* [Work to be completed]:
All of the data that follows is to be printed exactly, without pictures.

* [Data shown]:
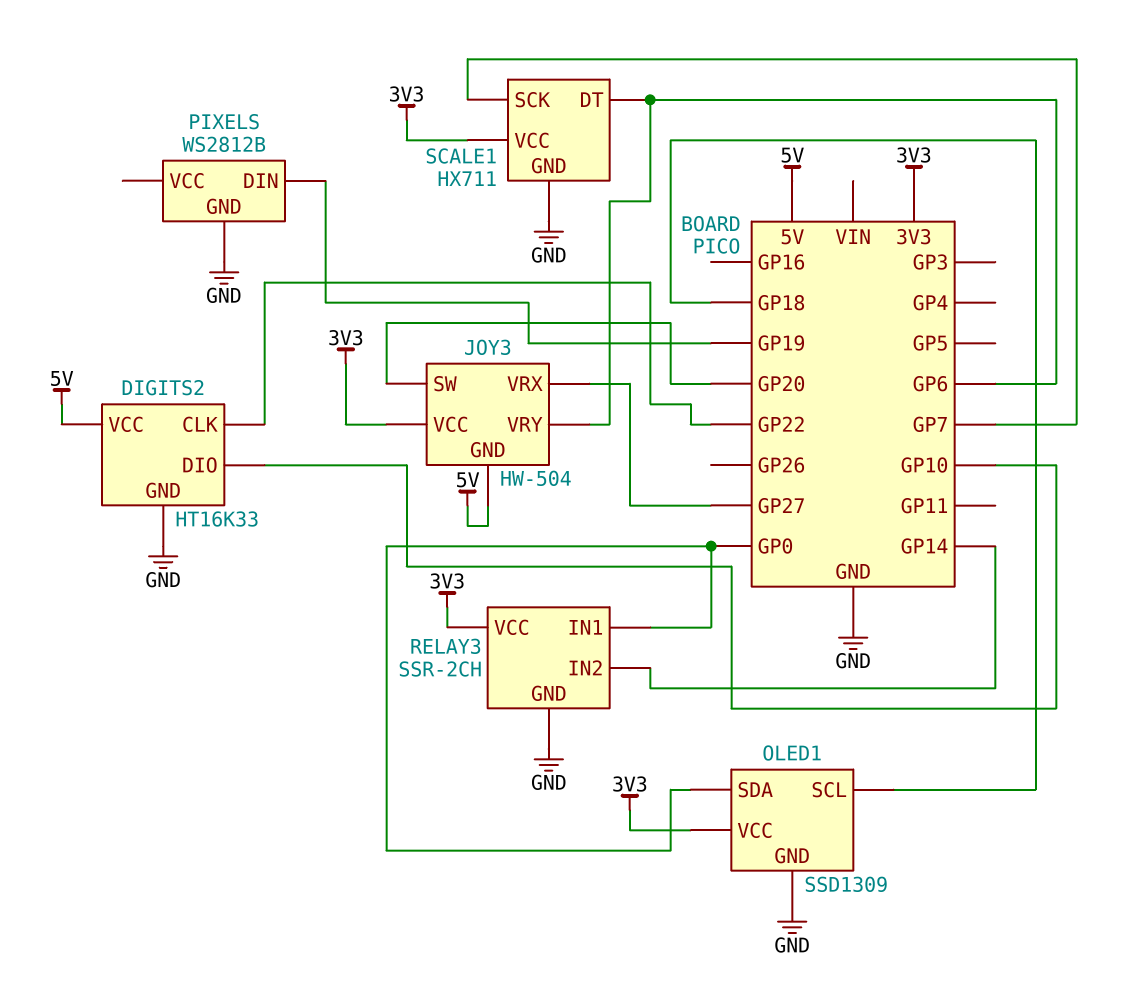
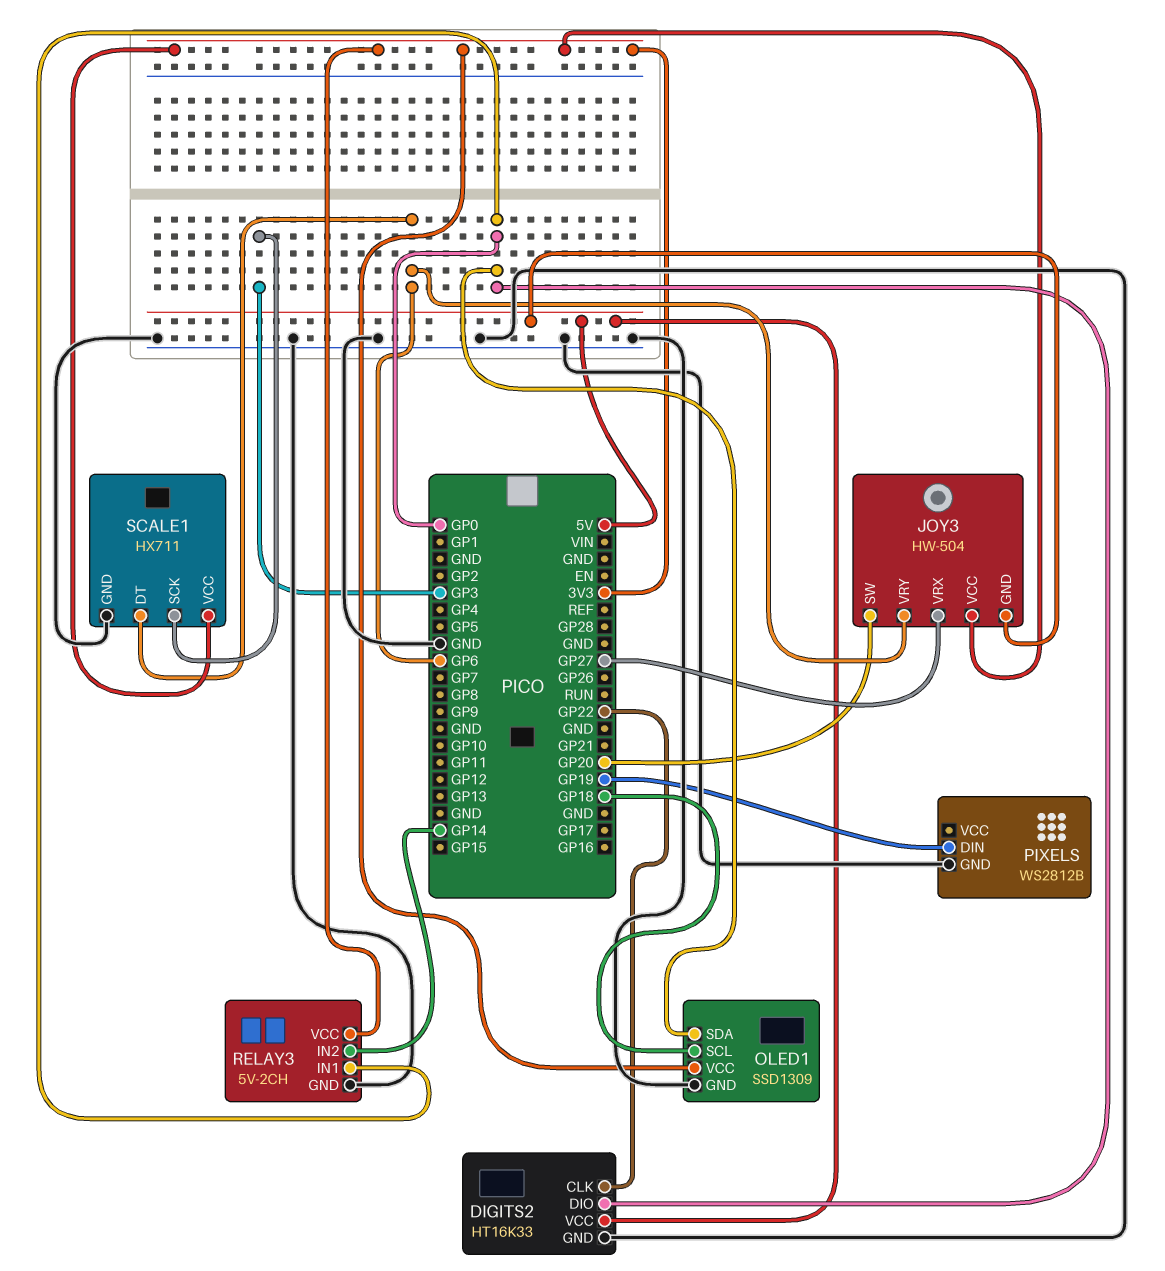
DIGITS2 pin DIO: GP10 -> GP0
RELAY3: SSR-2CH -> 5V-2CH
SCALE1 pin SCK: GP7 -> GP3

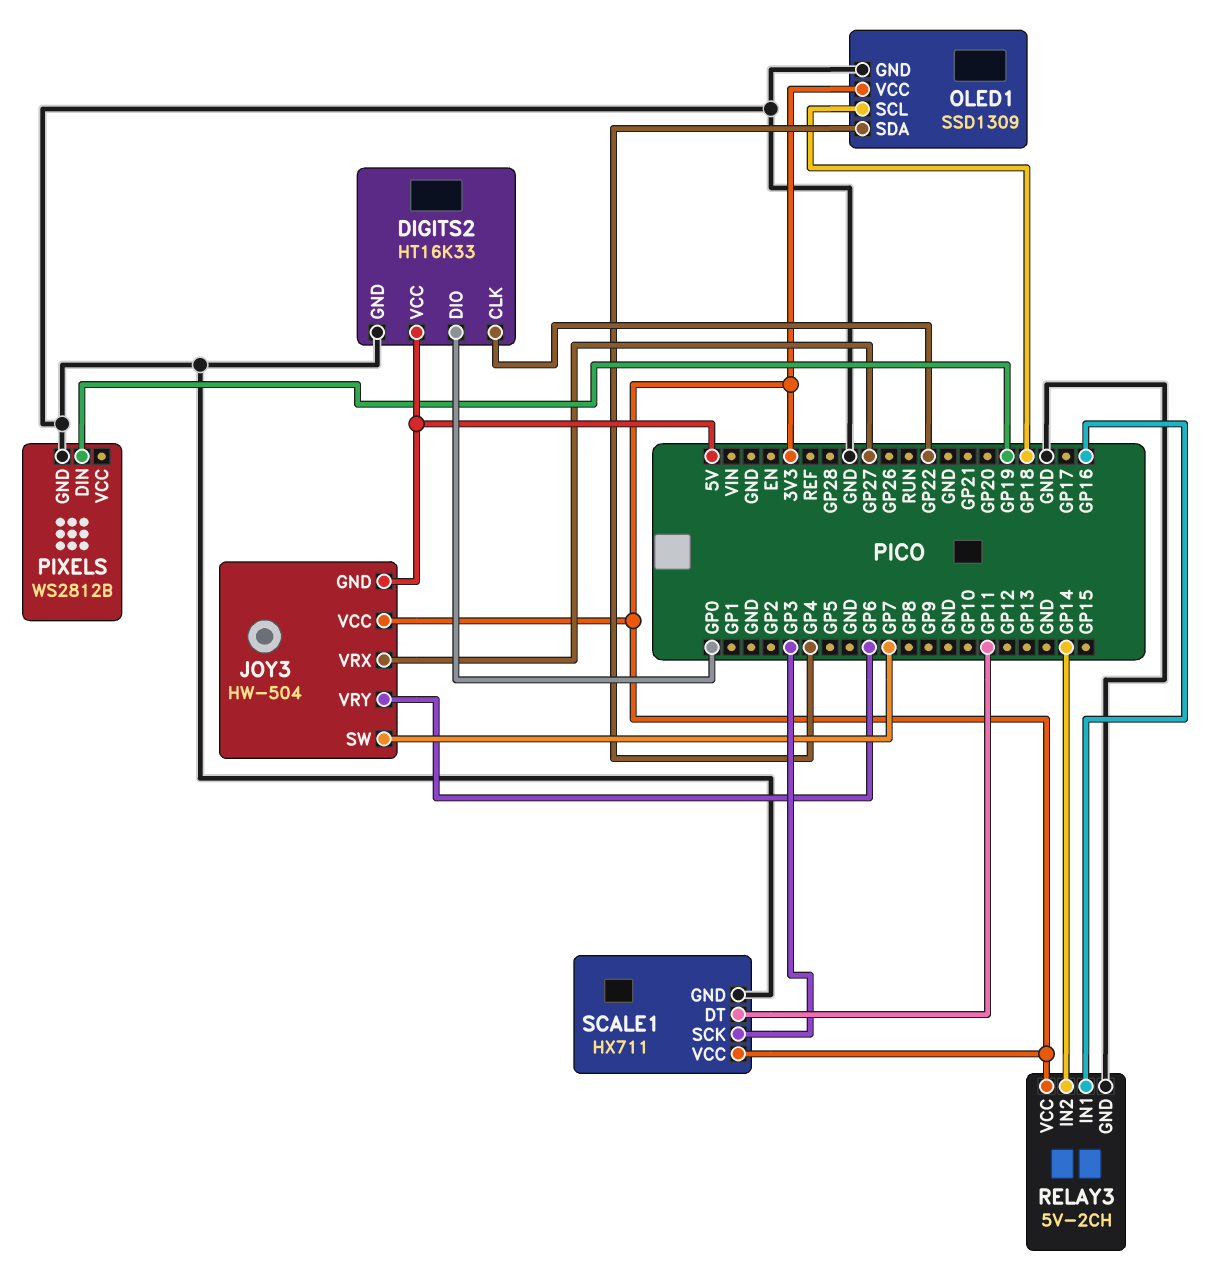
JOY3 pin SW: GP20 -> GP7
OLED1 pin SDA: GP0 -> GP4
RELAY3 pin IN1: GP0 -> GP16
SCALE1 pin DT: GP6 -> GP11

* [Response to this task]:
DIGITS2 pin DIO: GP10 -> GP0
RELAY3: SSR-2CH -> 5V-2CH
SCALE1 pin SCK: GP7 -> GP3

JOY3 pin SW: GP20 -> GP7
OLED1 pin SDA: GP0 -> GP4
RELAY3 pin IN1: GP0 -> GP16
SCALE1 pin DT: GP6 -> GP11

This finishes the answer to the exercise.